* **Work to be completed**:
Pictures excluded, please retype exactly the lines from the start of the data through the line that contains "brown vase: [84,191,176,264]", both ends kept, and nothing beyond them.

◆ ◆ ◆ ◆

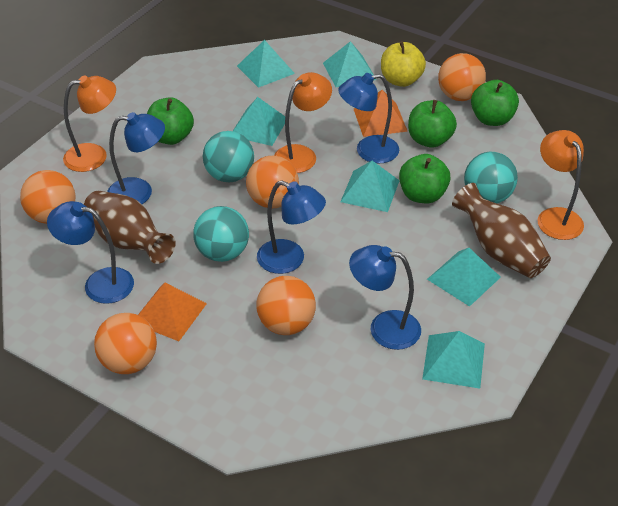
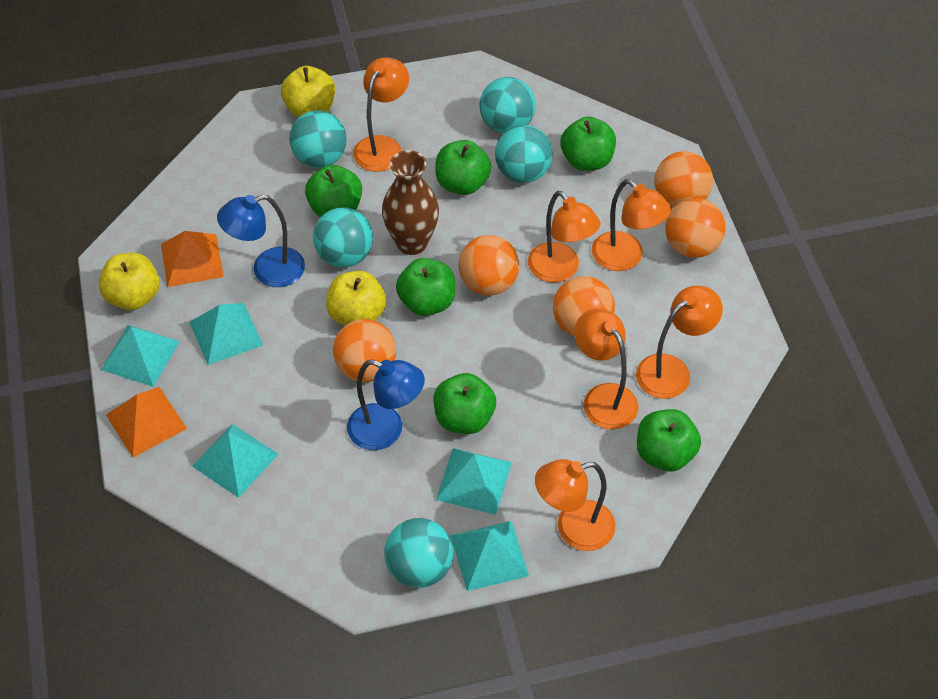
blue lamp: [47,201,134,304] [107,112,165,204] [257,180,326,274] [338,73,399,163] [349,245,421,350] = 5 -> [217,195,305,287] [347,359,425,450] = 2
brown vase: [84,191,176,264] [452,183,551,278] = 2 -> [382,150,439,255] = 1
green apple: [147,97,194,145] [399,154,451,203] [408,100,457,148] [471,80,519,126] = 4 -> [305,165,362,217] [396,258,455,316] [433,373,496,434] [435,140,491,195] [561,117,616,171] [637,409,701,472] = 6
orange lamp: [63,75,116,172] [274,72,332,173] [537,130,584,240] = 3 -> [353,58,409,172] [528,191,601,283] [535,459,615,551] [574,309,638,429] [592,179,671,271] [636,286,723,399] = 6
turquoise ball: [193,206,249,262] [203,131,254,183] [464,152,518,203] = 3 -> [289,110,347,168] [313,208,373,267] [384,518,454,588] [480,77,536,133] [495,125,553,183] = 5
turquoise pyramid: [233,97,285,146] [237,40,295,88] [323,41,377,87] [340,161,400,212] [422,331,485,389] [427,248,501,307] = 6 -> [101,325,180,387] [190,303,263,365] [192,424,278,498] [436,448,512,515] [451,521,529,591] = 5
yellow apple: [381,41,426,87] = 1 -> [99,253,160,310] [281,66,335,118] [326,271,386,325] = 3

◆ ◆ ◆ ◆

* **Answer space**:
blue lamp: [47,201,134,304] [107,112,165,204] [257,180,326,274] [338,73,399,163] [349,245,421,350] = 5 -> [217,195,305,287] [347,359,425,450] = 2
brown vase: [84,191,176,264] [452,183,551,278] = 2 -> [382,150,439,255] = 1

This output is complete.